Raw data
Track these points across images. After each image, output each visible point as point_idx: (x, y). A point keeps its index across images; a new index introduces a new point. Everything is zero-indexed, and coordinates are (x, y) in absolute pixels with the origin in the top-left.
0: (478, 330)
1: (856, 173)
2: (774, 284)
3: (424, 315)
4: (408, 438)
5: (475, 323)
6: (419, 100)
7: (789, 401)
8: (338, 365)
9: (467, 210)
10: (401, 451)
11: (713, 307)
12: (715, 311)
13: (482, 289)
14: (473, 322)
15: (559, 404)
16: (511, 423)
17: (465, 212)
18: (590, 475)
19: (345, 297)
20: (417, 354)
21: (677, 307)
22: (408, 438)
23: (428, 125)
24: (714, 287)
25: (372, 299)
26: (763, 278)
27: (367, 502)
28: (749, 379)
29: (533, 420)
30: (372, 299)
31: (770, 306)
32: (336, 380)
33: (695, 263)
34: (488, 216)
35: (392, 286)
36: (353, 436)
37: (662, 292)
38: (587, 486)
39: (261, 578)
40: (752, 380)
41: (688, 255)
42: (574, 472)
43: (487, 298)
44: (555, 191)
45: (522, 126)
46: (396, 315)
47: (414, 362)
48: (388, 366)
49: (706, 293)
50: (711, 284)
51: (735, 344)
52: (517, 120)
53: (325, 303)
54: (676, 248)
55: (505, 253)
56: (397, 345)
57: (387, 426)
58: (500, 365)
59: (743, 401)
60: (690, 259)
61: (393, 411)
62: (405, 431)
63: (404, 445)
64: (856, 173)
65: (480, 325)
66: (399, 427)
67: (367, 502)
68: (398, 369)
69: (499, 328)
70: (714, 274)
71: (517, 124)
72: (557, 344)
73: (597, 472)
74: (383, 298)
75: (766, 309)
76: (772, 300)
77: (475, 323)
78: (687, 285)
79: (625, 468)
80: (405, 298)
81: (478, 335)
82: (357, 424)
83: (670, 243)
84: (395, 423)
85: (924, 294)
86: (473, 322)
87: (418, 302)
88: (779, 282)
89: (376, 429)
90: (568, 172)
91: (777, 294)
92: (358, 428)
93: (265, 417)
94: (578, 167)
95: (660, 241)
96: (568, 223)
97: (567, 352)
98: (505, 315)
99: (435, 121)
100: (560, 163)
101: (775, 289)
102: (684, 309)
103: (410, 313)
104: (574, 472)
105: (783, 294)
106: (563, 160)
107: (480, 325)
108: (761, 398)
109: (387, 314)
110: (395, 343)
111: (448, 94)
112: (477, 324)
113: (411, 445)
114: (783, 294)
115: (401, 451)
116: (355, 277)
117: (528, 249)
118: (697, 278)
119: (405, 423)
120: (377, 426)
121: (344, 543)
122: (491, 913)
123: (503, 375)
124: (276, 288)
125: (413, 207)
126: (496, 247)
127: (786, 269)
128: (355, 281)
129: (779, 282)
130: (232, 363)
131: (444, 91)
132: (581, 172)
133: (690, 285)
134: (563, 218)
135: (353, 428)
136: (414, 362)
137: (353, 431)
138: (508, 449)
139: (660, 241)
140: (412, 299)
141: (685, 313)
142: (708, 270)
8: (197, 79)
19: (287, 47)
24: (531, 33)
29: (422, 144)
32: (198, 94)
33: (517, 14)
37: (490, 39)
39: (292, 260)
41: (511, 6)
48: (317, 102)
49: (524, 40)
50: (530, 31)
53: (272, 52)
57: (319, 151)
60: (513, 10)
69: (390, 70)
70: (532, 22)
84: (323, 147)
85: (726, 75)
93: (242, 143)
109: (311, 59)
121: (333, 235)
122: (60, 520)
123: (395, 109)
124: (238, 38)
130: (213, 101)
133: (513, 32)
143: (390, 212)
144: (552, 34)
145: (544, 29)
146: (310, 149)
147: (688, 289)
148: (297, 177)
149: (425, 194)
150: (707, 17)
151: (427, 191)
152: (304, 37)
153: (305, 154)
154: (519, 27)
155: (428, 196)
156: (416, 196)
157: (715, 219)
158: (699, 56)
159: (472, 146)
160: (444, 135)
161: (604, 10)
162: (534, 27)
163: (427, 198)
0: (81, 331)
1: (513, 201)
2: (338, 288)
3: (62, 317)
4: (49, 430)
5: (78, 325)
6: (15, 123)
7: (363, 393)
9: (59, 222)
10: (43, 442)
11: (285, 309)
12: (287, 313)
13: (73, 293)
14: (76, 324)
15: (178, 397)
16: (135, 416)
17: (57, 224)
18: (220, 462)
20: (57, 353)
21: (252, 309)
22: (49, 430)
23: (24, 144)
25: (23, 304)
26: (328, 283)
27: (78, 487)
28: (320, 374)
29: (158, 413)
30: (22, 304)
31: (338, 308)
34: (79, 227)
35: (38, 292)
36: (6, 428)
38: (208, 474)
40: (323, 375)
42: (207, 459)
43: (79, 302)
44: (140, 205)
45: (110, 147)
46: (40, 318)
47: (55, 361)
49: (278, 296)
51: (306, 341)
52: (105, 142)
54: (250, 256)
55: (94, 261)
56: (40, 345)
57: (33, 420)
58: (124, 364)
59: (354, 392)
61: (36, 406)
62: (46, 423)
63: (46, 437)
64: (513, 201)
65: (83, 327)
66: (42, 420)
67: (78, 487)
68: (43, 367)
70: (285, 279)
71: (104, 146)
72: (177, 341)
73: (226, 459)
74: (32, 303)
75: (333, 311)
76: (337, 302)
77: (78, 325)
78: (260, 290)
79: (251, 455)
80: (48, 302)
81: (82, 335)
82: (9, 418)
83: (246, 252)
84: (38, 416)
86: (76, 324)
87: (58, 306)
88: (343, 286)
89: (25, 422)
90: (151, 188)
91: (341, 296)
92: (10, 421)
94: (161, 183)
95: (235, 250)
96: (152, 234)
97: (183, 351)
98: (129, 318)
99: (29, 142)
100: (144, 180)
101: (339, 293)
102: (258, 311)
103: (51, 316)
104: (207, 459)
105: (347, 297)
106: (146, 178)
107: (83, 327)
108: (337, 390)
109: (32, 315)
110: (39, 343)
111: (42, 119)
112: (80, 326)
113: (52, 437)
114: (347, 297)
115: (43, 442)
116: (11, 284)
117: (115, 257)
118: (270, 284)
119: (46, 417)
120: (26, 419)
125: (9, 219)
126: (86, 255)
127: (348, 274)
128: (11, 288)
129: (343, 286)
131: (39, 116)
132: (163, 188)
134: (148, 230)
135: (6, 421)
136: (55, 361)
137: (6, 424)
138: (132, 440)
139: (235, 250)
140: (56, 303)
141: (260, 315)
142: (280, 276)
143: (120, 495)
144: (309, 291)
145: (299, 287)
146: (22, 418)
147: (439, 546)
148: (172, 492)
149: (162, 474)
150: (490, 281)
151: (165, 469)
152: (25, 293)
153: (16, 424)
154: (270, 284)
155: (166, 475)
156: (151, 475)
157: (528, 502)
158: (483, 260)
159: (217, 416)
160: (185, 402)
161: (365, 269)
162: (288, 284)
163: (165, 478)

The request
Render all of the data above as a Markdown table with two columns, Row and Line. Number each line in order under Row and omit any blank lines.

The output
| Row | Line |
|---|---|
| 1 | Track these points across images. After each image, output each visible point as point_idx: (x, y). A point keeps its index across images; a new index introduces a new point. Everything is zero-indexed, and coordinates are (x, y) in absolute pixels with the origin in the top-left. |
| 2 | 0: (478, 330) |
| 3 | 1: (856, 173) |
| 4 | 2: (774, 284) |
| 5 | 3: (424, 315) |
| 6 | 4: (408, 438) |
| 7 | 5: (475, 323) |
| 8 | 6: (419, 100) |
| 9 | 7: (789, 401) |
| 10 | 8: (338, 365) |
| 11 | 9: (467, 210) |
| 12 | 10: (401, 451) |
| 13 | 11: (713, 307) |
| 14 | 12: (715, 311) |
| 15 | 13: (482, 289) |
| 16 | 14: (473, 322) |
| 17 | 15: (559, 404) |
| 18 | 16: (511, 423) |
| 19 | 17: (465, 212) |
| 20 | 18: (590, 475) |
| 21 | 19: (345, 297) |
| 22 | 20: (417, 354) |
| 23 | 21: (677, 307) |
| 24 | 22: (408, 438) |
| 25 | 23: (428, 125) |
| 26 | 24: (714, 287) |
| 27 | 25: (372, 299) |
| 28 | 26: (763, 278) |
| 29 | 27: (367, 502) |
| 30 | 28: (749, 379) |
| 31 | 29: (533, 420) |
| 32 | 30: (372, 299) |
| 33 | 31: (770, 306) |
| 34 | 32: (336, 380) |
| 35 | 33: (695, 263) |
| 36 | 34: (488, 216) |
| 37 | 35: (392, 286) |
| 38 | 36: (353, 436) |
| 39 | 37: (662, 292) |
| 40 | 38: (587, 486) |
| 41 | 39: (261, 578) |
| 42 | 40: (752, 380) |
| 43 | 41: (688, 255) |
| 44 | 42: (574, 472) |
| 45 | 43: (487, 298) |
| 46 | 44: (555, 191) |
| 47 | 45: (522, 126) |
| 48 | 46: (396, 315) |
| 49 | 47: (414, 362) |
| 50 | 48: (388, 366) |
| 51 | 49: (706, 293) |
| 52 | 50: (711, 284) |
| 53 | 51: (735, 344) |
| 54 | 52: (517, 120) |
| 55 | 53: (325, 303) |
| 56 | 54: (676, 248) |
| 57 | 55: (505, 253) |
| 58 | 56: (397, 345) |
| 59 | 57: (387, 426) |
| 60 | 58: (500, 365) |
| 61 | 59: (743, 401) |
| 62 | 60: (690, 259) |
| 63 | 61: (393, 411) |
| 64 | 62: (405, 431) |
| 65 | 63: (404, 445) |
| 66 | 64: (856, 173) |
| 67 | 65: (480, 325) |
| 68 | 66: (399, 427) |
| 69 | 67: (367, 502) |
| 70 | 68: (398, 369) |
| 71 | 69: (499, 328) |
| 72 | 70: (714, 274) |
| 73 | 71: (517, 124) |
| 74 | 72: (557, 344) |
| 75 | 73: (597, 472) |
| 76 | 74: (383, 298) |
| 77 | 75: (766, 309) |
| 78 | 76: (772, 300) |
| 79 | 77: (475, 323) |
| 80 | 78: (687, 285) |
| 81 | 79: (625, 468) |
| 82 | 80: (405, 298) |
| 83 | 81: (478, 335) |
| 84 | 82: (357, 424) |
| 85 | 83: (670, 243) |
| 86 | 84: (395, 423) |
| 87 | 85: (924, 294) |
| 88 | 86: (473, 322) |
| 89 | 87: (418, 302) |
| 90 | 88: (779, 282) |
| 91 | 89: (376, 429) |
| 92 | 90: (568, 172) |
| 93 | 91: (777, 294) |
| 94 | 92: (358, 428) |
| 95 | 93: (265, 417) |
| 96 | 94: (578, 167) |
| 97 | 95: (660, 241) |
| 98 | 96: (568, 223) |
| 99 | 97: (567, 352) |
| 100 | 98: (505, 315) |
| 101 | 99: (435, 121) |
| 102 | 100: (560, 163) |
| 103 | 101: (775, 289) |
| 104 | 102: (684, 309) |
| 105 | 103: (410, 313) |
| 106 | 104: (574, 472) |
| 107 | 105: (783, 294) |
| 108 | 106: (563, 160) |
| 109 | 107: (480, 325) |
| 110 | 108: (761, 398) |
| 111 | 109: (387, 314) |
| 112 | 110: (395, 343) |
| 113 | 111: (448, 94) |
| 114 | 112: (477, 324) |
| 115 | 113: (411, 445) |
| 116 | 114: (783, 294) |
| 117 | 115: (401, 451) |
| 118 | 116: (355, 277) |
| 119 | 117: (528, 249) |
| 120 | 118: (697, 278) |
| 121 | 119: (405, 423) |
| 122 | 120: (377, 426) |
| 123 | 121: (344, 543) |
| 124 | 122: (491, 913) |
| 125 | 123: (503, 375) |
| 126 | 124: (276, 288) |
| 127 | 125: (413, 207) |
| 128 | 126: (496, 247) |
| 129 | 127: (786, 269) |
| 130 | 128: (355, 281) |
| 131 | 129: (779, 282) |
| 132 | 130: (232, 363) |
| 133 | 131: (444, 91) |
| 134 | 132: (581, 172) |
| 135 | 133: (690, 285) |
| 136 | 134: (563, 218) |
| 137 | 135: (353, 428) |
| 138 | 136: (414, 362) |
| 139 | 137: (353, 431) |
| 140 | 138: (508, 449) |
| 141 | 139: (660, 241) |
| 142 | 140: (412, 299) |
| 143 | 141: (685, 313) |
| 144 | 142: (708, 270) |
| 145 | 8: (197, 79) |
| 146 | 19: (287, 47) |
| 147 | 24: (531, 33) |
| 148 | 29: (422, 144) |
| 149 | 32: (198, 94) |
| 150 | 33: (517, 14) |
| 151 | 37: (490, 39) |
| 152 | 39: (292, 260) |
| 153 | 41: (511, 6) |
| 154 | 48: (317, 102) |
| 155 | 49: (524, 40) |
| 156 | 50: (530, 31) |
| 157 | 53: (272, 52) |
| 158 | 57: (319, 151) |
| 159 | 60: (513, 10) |
| 160 | 69: (390, 70) |
| 161 | 70: (532, 22) |
| 162 | 84: (323, 147) |
| 163 | 85: (726, 75) |
| 164 | 93: (242, 143) |
| 165 | 109: (311, 59) |
| 166 | 121: (333, 235) |
| 167 | 122: (60, 520) |
| 168 | 123: (395, 109) |
| 169 | 124: (238, 38) |
| 170 | 130: (213, 101) |
| 171 | 133: (513, 32) |
| 172 | 143: (390, 212) |
| 173 | 144: (552, 34) |
| 174 | 145: (544, 29) |
| 175 | 146: (310, 149) |
| 176 | 147: (688, 289) |
| 177 | 148: (297, 177) |
| 178 | 149: (425, 194) |
| 179 | 150: (707, 17) |
| 180 | 151: (427, 191) |
| 181 | 152: (304, 37) |
| 182 | 153: (305, 154) |
| 183 | 154: (519, 27) |
| 184 | 155: (428, 196) |
| 185 | 156: (416, 196) |
| 186 | 157: (715, 219) |
| 187 | 158: (699, 56) |
| 188 | 159: (472, 146) |
| 189 | 160: (444, 135) |
| 190 | 161: (604, 10) |
| 191 | 162: (534, 27) |
| 192 | 163: (427, 198) |
| 193 | 0: (81, 331) |
| 194 | 1: (513, 201) |
| 195 | 2: (338, 288) |
| 196 | 3: (62, 317) |
| 197 | 4: (49, 430) |
| 198 | 5: (78, 325) |
| 199 | 6: (15, 123) |
| 200 | 7: (363, 393) |
| 201 | 9: (59, 222) |
| 202 | 10: (43, 442) |
| 203 | 11: (285, 309) |
| 204 | 12: (287, 313) |
| 205 | 13: (73, 293) |
| 206 | 14: (76, 324) |
| 207 | 15: (178, 397) |
| 208 | 16: (135, 416) |
| 209 | 17: (57, 224) |
| 210 | 18: (220, 462) |
| 211 | 20: (57, 353) |
| 212 | 21: (252, 309) |
| 213 | 22: (49, 430) |
| 214 | 23: (24, 144) |
| 215 | 25: (23, 304) |
| 216 | 26: (328, 283) |
| 217 | 27: (78, 487) |
| 218 | 28: (320, 374) |
| 219 | 29: (158, 413) |
| 220 | 30: (22, 304) |
| 221 | 31: (338, 308) |
| 222 | 34: (79, 227) |
| 223 | 35: (38, 292) |
| 224 | 36: (6, 428) |
| 225 | 38: (208, 474) |
| 226 | 40: (323, 375) |
| 227 | 42: (207, 459) |
| 228 | 43: (79, 302) |
| 229 | 44: (140, 205) |
| 230 | 45: (110, 147) |
| 231 | 46: (40, 318) |
| 232 | 47: (55, 361) |
| 233 | 49: (278, 296) |
| 234 | 51: (306, 341) |
| 235 | 52: (105, 142) |
| 236 | 54: (250, 256) |
| 237 | 55: (94, 261) |
| 238 | 56: (40, 345) |
| 239 | 57: (33, 420) |
| 240 | 58: (124, 364) |
| 241 | 59: (354, 392) |
| 242 | 61: (36, 406) |
| 243 | 62: (46, 423) |
| 244 | 63: (46, 437) |
| 245 | 64: (513, 201) |
| 246 | 65: (83, 327) |
| 247 | 66: (42, 420) |
| 248 | 67: (78, 487) |
| 249 | 68: (43, 367) |
| 250 | 70: (285, 279) |
| 251 | 71: (104, 146) |
| 252 | 72: (177, 341) |
| 253 | 73: (226, 459) |
| 254 | 74: (32, 303) |
| 255 | 75: (333, 311) |
| 256 | 76: (337, 302) |
| 257 | 77: (78, 325) |
| 258 | 78: (260, 290) |
| 259 | 79: (251, 455) |
| 260 | 80: (48, 302) |
| 261 | 81: (82, 335) |
| 262 | 82: (9, 418) |
| 263 | 83: (246, 252) |
| 264 | 84: (38, 416) |
| 265 | 86: (76, 324) |
| 266 | 87: (58, 306) |
| 267 | 88: (343, 286) |
| 268 | 89: (25, 422) |
| 269 | 90: (151, 188) |
| 270 | 91: (341, 296) |
| 271 | 92: (10, 421) |
| 272 | 94: (161, 183) |
| 273 | 95: (235, 250) |
| 274 | 96: (152, 234) |
| 275 | 97: (183, 351) |
| 276 | 98: (129, 318) |
| 277 | 99: (29, 142) |
| 278 | 100: (144, 180) |
| 279 | 101: (339, 293) |
| 280 | 102: (258, 311) |
| 281 | 103: (51, 316) |
| 282 | 104: (207, 459) |
| 283 | 105: (347, 297) |
| 284 | 106: (146, 178) |
| 285 | 107: (83, 327) |
| 286 | 108: (337, 390) |
| 287 | 109: (32, 315) |
| 288 | 110: (39, 343) |
| 289 | 111: (42, 119) |
| 290 | 112: (80, 326) |
| 291 | 113: (52, 437) |
| 292 | 114: (347, 297) |
| 293 | 115: (43, 442) |
| 294 | 116: (11, 284) |
| 295 | 117: (115, 257) |
| 296 | 118: (270, 284) |
| 297 | 119: (46, 417) |
| 298 | 120: (26, 419) |
| 299 | 125: (9, 219) |
| 300 | 126: (86, 255) |
| 301 | 127: (348, 274) |
| 302 | 128: (11, 288) |
| 303 | 129: (343, 286) |
| 304 | 131: (39, 116) |
| 305 | 132: (163, 188) |
| 306 | 134: (148, 230) |
| 307 | 135: (6, 421) |
| 308 | 136: (55, 361) |
| 309 | 137: (6, 424) |
| 310 | 138: (132, 440) |
| 311 | 139: (235, 250) |
| 312 | 140: (56, 303) |
| 313 | 141: (260, 315) |
| 314 | 142: (280, 276) |
| 315 | 143: (120, 495) |
| 316 | 144: (309, 291) |
| 317 | 145: (299, 287) |
| 318 | 146: (22, 418) |
| 319 | 147: (439, 546) |
| 320 | 148: (172, 492) |
| 321 | 149: (162, 474) |
| 322 | 150: (490, 281) |
| 323 | 151: (165, 469) |
| 324 | 152: (25, 293) |
| 325 | 153: (16, 424) |
| 326 | 154: (270, 284) |
| 327 | 155: (166, 475) |
| 328 | 156: (151, 475) |
| 329 | 157: (528, 502) |
| 330 | 158: (483, 260) |
| 331 | 159: (217, 416) |
| 332 | 160: (185, 402) |
| 333 | 161: (365, 269) |
| 334 | 162: (288, 284) |
| 335 | 163: (165, 478) |